» Task description:
Beginning with the line where "TFT pin DC: 13 -> MI" occurs, set down each line of the records through the final one, exactly and without additions.

» Dataset excerpts:
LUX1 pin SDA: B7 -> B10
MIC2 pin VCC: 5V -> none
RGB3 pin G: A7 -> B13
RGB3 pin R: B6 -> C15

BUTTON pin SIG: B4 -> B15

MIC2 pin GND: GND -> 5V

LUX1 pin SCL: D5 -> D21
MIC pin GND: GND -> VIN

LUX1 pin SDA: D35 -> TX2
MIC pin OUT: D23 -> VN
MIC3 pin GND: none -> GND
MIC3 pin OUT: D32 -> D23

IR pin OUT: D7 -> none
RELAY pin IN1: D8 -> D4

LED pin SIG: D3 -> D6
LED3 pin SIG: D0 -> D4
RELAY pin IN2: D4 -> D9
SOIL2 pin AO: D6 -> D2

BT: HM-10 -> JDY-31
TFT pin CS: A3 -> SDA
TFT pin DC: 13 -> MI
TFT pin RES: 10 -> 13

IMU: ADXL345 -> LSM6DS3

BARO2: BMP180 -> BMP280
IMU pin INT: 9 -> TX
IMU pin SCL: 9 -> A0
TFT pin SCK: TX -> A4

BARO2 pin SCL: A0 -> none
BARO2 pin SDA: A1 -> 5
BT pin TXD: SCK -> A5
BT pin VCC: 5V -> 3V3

» Answer to this task:
TFT pin DC: 13 -> MI
TFT pin RES: 10 -> 13

IMU: ADXL345 -> LSM6DS3

BARO2: BMP180 -> BMP280
IMU pin INT: 9 -> TX
IMU pin SCL: 9 -> A0
TFT pin SCK: TX -> A4

BARO2 pin SCL: A0 -> none
BARO2 pin SDA: A1 -> 5
BT pin TXD: SCK -> A5
BT pin VCC: 5V -> 3V3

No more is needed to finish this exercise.